**Request**
Reproduce the listing below word for word, omitting the pictures.

— begin Exercise materials —

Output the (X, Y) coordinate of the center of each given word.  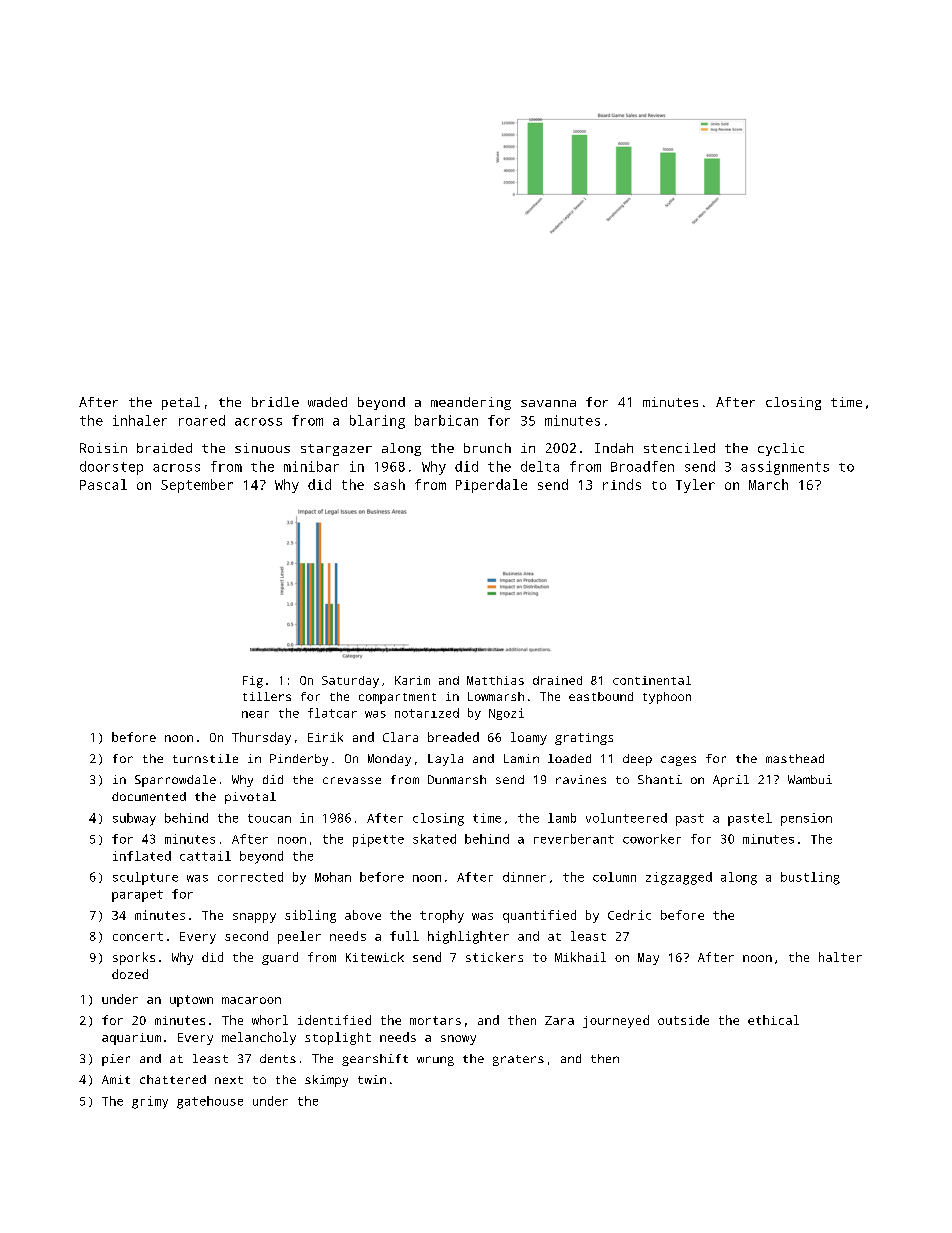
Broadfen (642, 466)
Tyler (695, 486)
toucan (269, 818)
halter (840, 957)
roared (202, 420)
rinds (622, 484)
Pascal (103, 484)
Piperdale (491, 486)
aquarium (131, 1039)
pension (806, 819)
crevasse (352, 780)
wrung (435, 1061)
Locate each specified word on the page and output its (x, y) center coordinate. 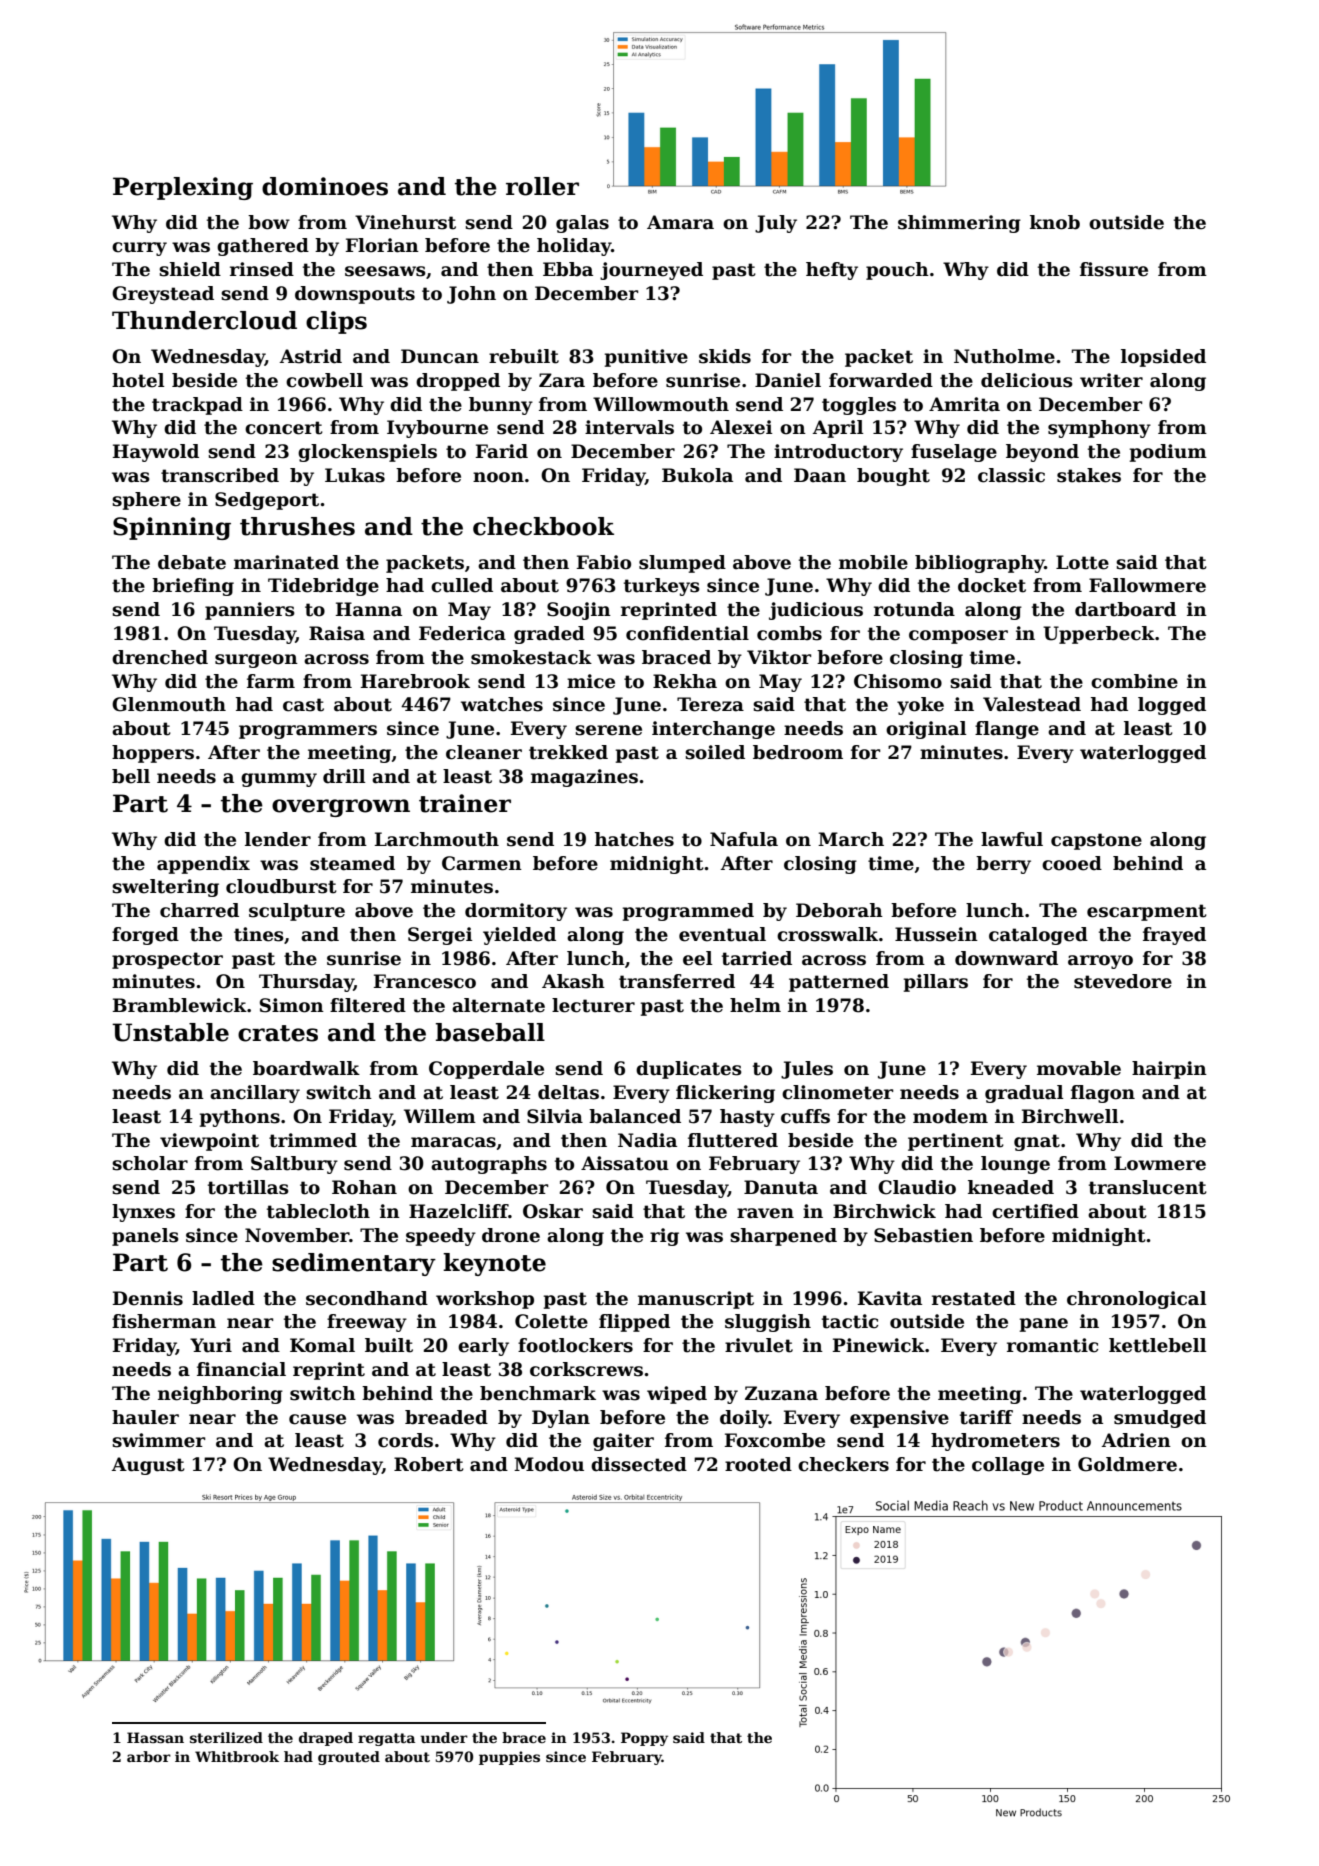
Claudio (917, 1187)
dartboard (1125, 609)
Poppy (644, 1739)
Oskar (553, 1211)
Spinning (172, 528)
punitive (646, 358)
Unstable (170, 1032)
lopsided (1163, 358)
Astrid (311, 356)
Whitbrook (237, 1756)
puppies (509, 1758)
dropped (458, 382)
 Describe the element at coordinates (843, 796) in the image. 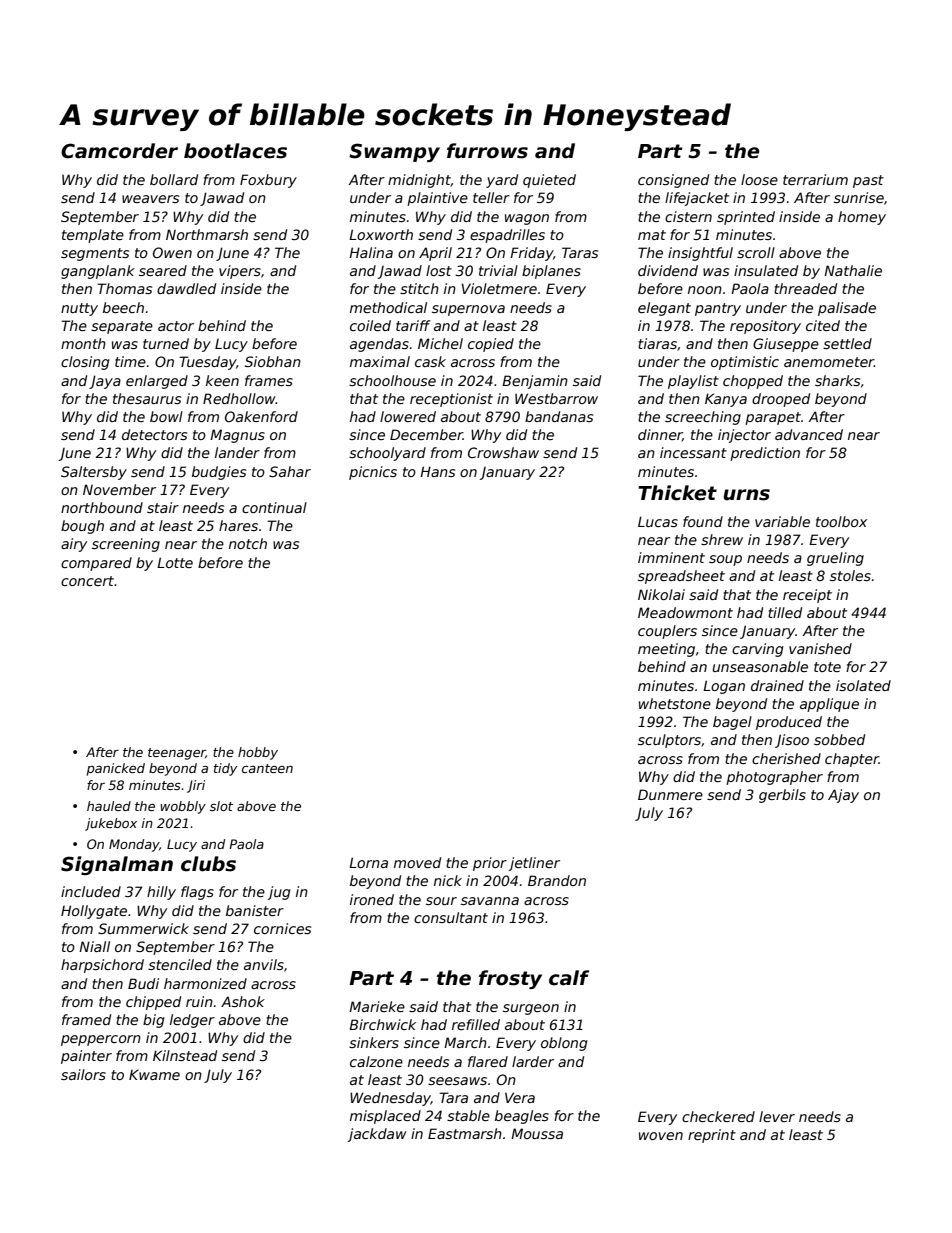

I see `Ajay` at that location.
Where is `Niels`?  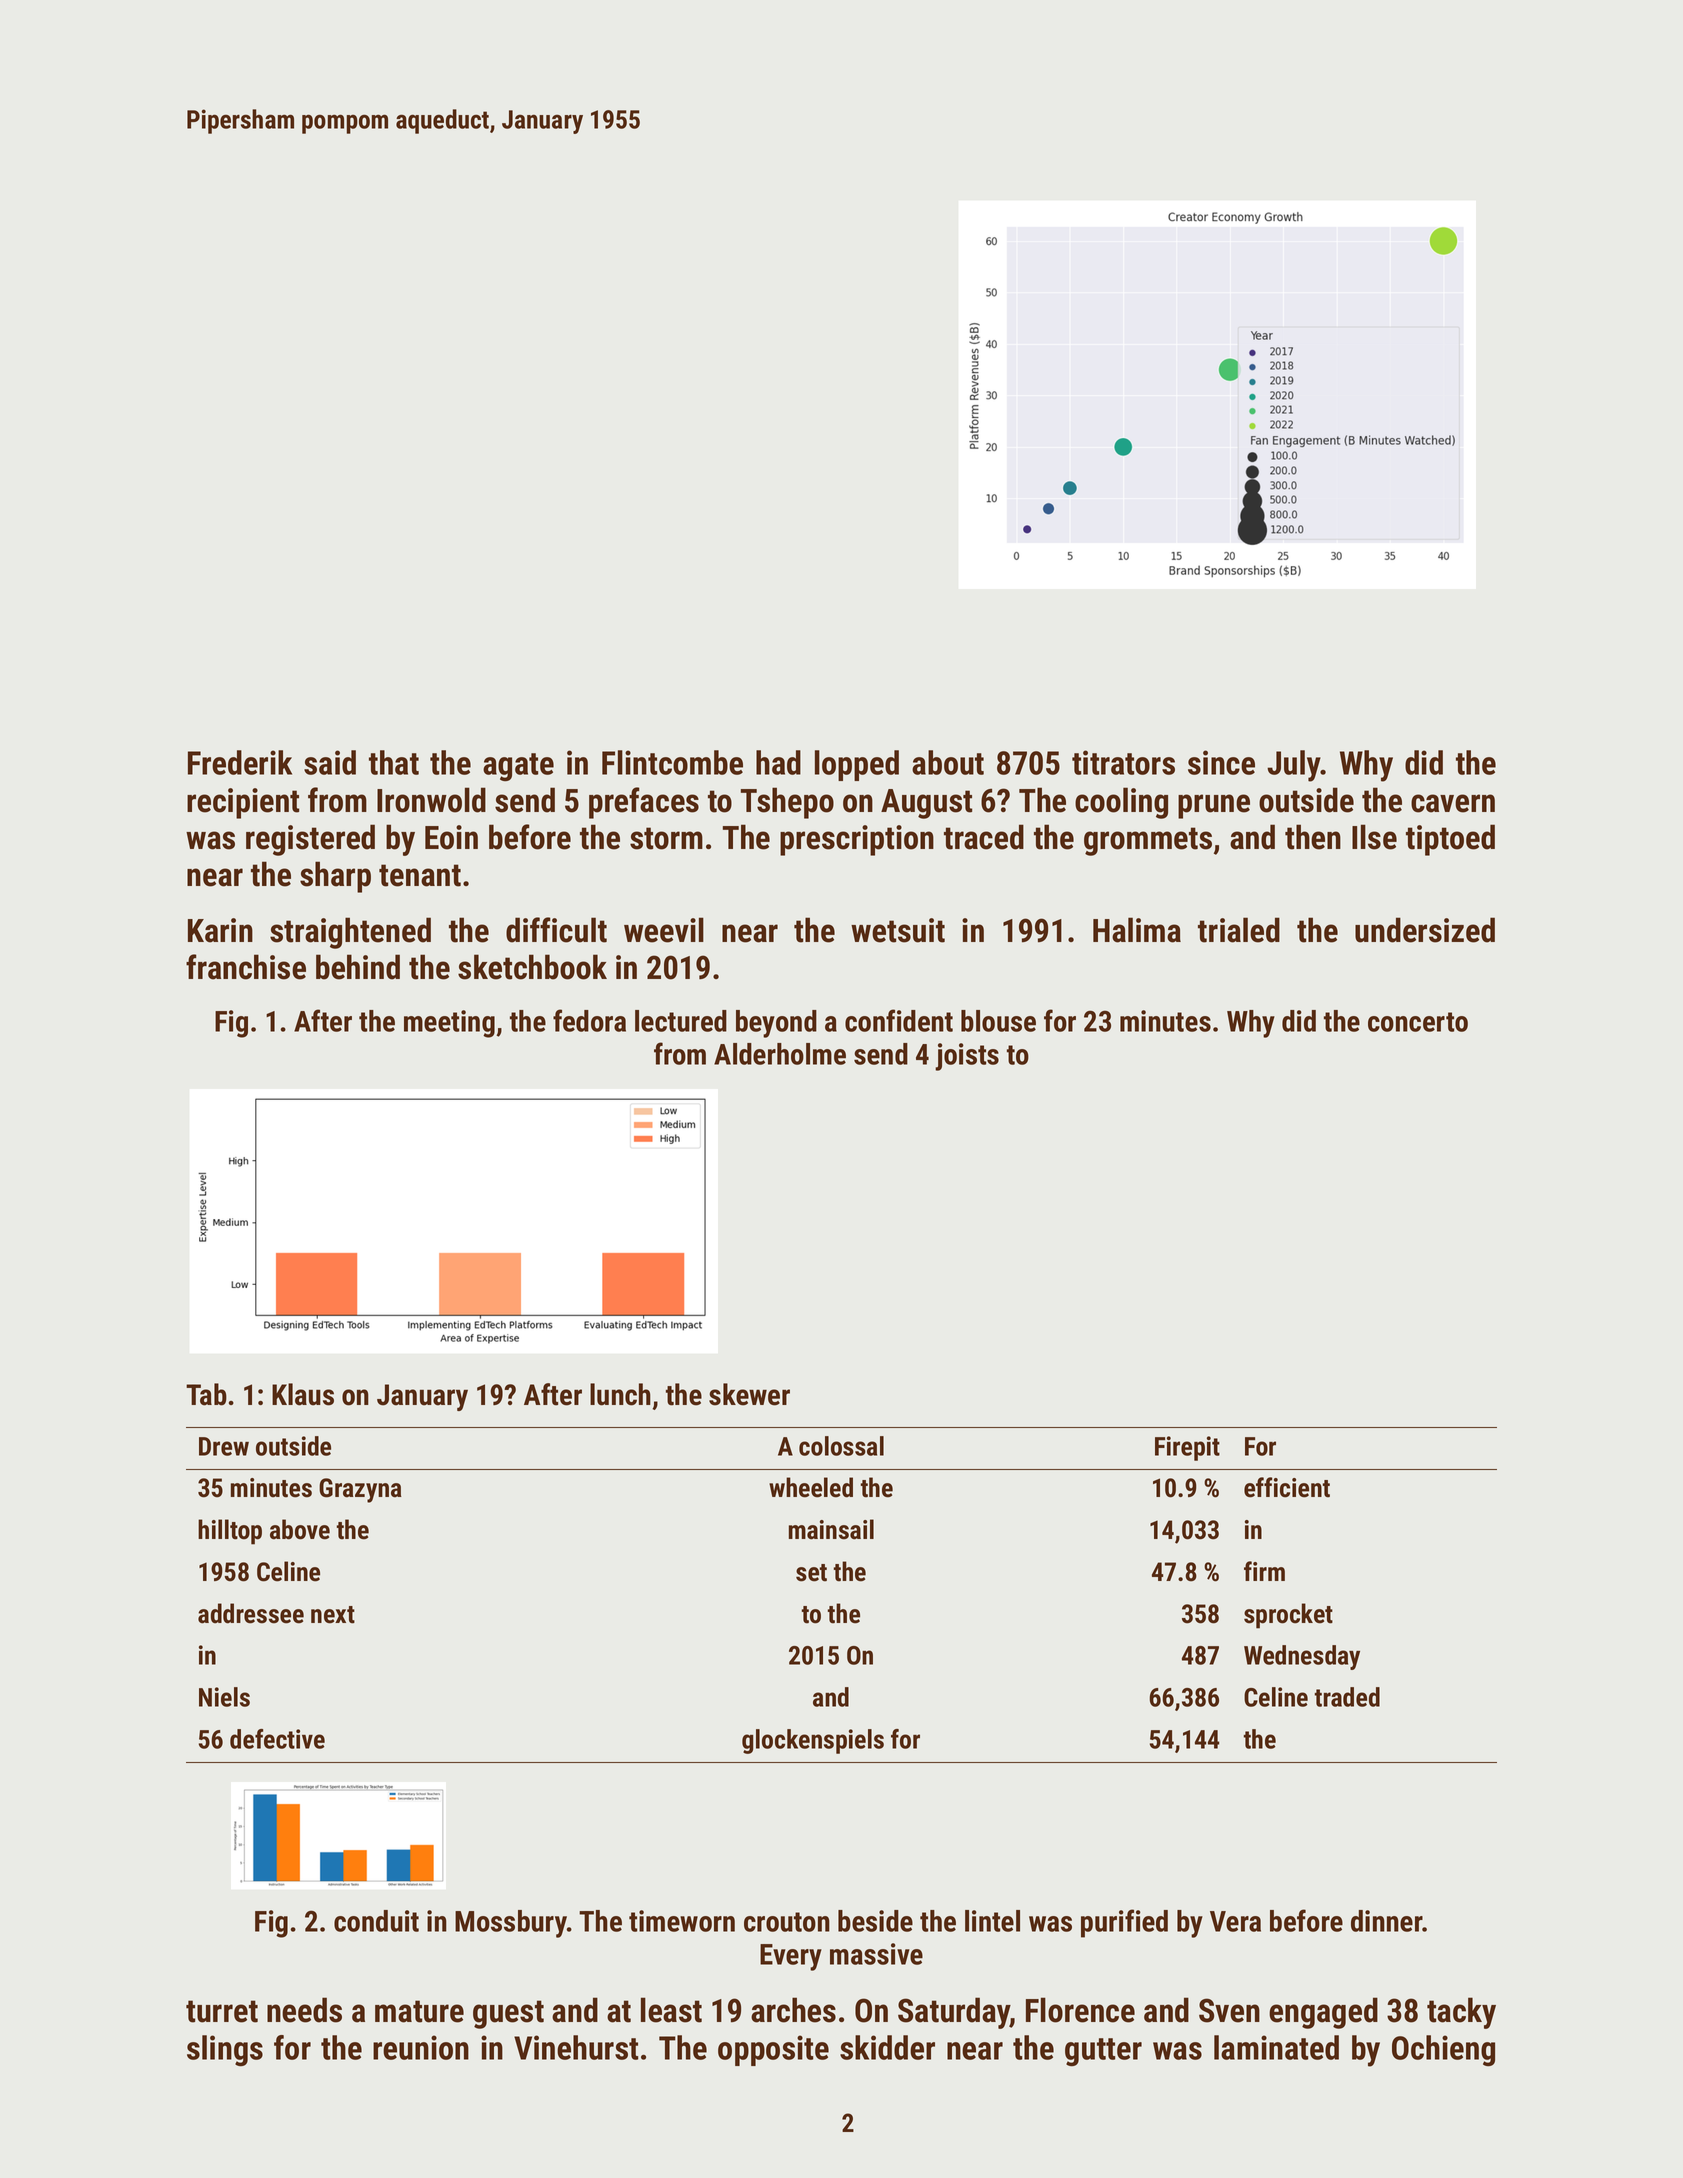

— end Exercise materials —

**Solution to the problem**
Output the (X, Y) coordinate of the center of each given word.  
Broadfen (642, 466)
Tyler (695, 486)
toucan (269, 818)
halter (840, 957)
roared (202, 420)
rinds (622, 484)
Pascal (103, 484)
Piperdale (491, 486)
aquarium (131, 1039)
pension (806, 819)
crevasse (352, 780)
wrung (435, 1061)
Locate each specified word on the page and output its (x, y) center coordinate. 
Claudio (917, 1187)
dartboard (1125, 609)
Poppy (644, 1739)
Oskar (553, 1211)
Spinning (172, 528)
punitive (646, 358)
Unstable (170, 1032)
lopsided (1163, 358)
Astrid (311, 356)
Whitbrook (237, 1756)
puppies (509, 1758)
dropped (458, 382)
 Describe the element at coordinates (843, 796) in the image. 

I see `Ajay` at that location.
Where is `Niels`?  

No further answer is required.